* _Task goal_:
What is needed is a word-for-word copy of every record below, minus the pictures.

* _Data to examine_:

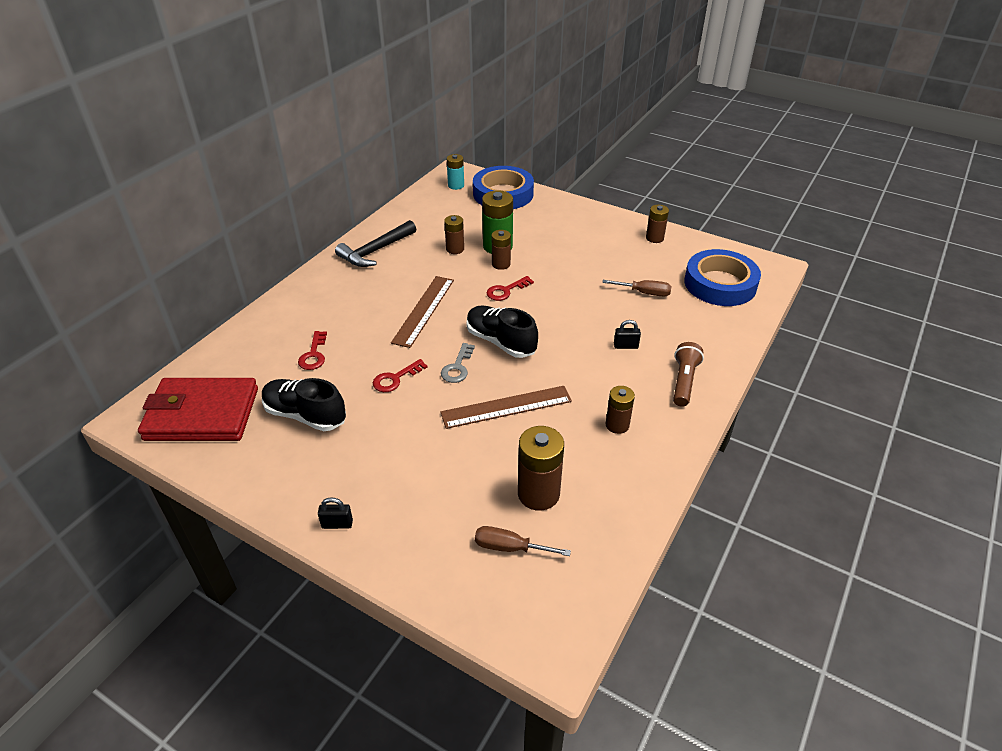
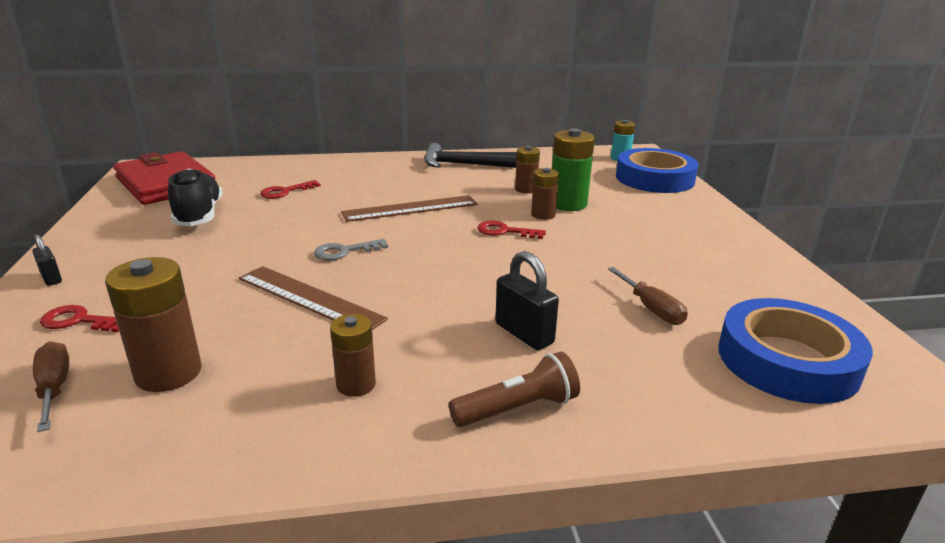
camera: 50 degrees right, 15 degrees down
(395, 379) = (291, 231): red key -> red key (79, 321)
(501, 342) = (416, 258): black shoe -> none
(625, 346) = (524, 333): black padlock -> black padlock, size x1.68
(654, 238) = (772, 277): brown battery -> none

* _Solution_:
camera: 50 degrees right, 15 degrees down
(395, 379) = (291, 231): red key -> red key (79, 321)
(501, 342) = (416, 258): black shoe -> none
(625, 346) = (524, 333): black padlock -> black padlock, size x1.68
(654, 238) = (772, 277): brown battery -> none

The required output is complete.